[SUPPLIED ENTRIES — start]
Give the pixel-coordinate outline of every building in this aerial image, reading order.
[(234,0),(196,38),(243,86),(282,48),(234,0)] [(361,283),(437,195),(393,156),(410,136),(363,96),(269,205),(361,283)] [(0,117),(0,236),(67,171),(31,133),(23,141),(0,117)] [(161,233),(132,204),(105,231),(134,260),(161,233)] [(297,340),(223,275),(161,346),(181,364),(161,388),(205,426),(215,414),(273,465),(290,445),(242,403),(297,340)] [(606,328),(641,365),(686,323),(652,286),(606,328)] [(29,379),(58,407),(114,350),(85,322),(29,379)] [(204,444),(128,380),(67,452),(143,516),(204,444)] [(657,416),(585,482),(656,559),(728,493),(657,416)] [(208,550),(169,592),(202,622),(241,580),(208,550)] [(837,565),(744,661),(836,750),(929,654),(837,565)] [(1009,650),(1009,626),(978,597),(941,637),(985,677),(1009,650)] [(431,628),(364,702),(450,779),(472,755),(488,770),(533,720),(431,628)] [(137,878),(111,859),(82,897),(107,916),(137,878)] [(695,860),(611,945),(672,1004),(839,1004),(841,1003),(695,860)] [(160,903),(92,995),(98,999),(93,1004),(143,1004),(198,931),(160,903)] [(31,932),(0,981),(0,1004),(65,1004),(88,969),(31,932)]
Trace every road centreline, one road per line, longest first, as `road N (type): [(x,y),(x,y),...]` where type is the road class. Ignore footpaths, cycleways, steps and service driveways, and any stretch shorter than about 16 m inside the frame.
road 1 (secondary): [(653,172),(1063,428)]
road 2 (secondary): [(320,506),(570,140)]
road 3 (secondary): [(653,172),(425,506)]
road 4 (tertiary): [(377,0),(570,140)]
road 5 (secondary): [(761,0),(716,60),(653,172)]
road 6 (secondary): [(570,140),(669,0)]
[SUPPLIED ENTRIES — finish]
[WHAT IS EXPECTED] The answer must be a verbatim transcription of all the entries.

[TASK SOLUTION]
Give the pixel-coordinate outline of every building in this aerial image, reading order.
[(234,0),(196,38),(243,86),(282,48),(234,0)] [(361,283),(437,195),(393,156),(410,136),(363,96),(269,205),(361,283)] [(0,117),(0,236),(67,171),(31,133),(23,141),(0,117)] [(161,233),(132,204),(105,231),(134,260),(161,233)] [(297,340),(223,275),(161,346),(181,364),(161,388),(205,426),(215,414),(273,465),(290,445),(242,403),(297,340)] [(606,328),(641,365),(686,323),(652,286),(606,328)] [(29,379),(58,407),(114,350),(85,322),(29,379)] [(204,444),(128,380),(67,452),(143,516),(204,444)] [(657,416),(585,482),(656,559),(728,493),(657,416)] [(208,550),(169,592),(202,622),(241,580),(208,550)] [(837,565),(744,661),(836,750),(929,654),(837,565)] [(1009,650),(1009,626),(978,597),(941,637),(985,677),(1009,650)] [(431,628),(364,702),(450,779),(472,755),(488,770),(533,720),(431,628)] [(137,878),(111,859),(82,897),(107,916),(137,878)] [(695,860),(611,945),(672,1004),(839,1004),(841,1003),(695,860)] [(160,903),(92,995),(98,999),(93,1004),(143,1004),(198,931),(160,903)] [(31,932),(0,981),(0,1004),(65,1004),(88,969),(31,932)]
Trace every road centreline, one road per line, longest first, as `road N (type): [(x,y),(x,y),...]` where type is the road class. Ignore footpaths, cycleways, steps and service driveways, and any stretch shorter than about 16 m inside the frame.
road 1 (secondary): [(653,172),(1063,428)]
road 2 (secondary): [(320,506),(570,140)]
road 3 (secondary): [(653,172),(425,506)]
road 4 (tertiary): [(377,0),(570,140)]
road 5 (secondary): [(761,0),(716,60),(653,172)]
road 6 (secondary): [(570,140),(669,0)]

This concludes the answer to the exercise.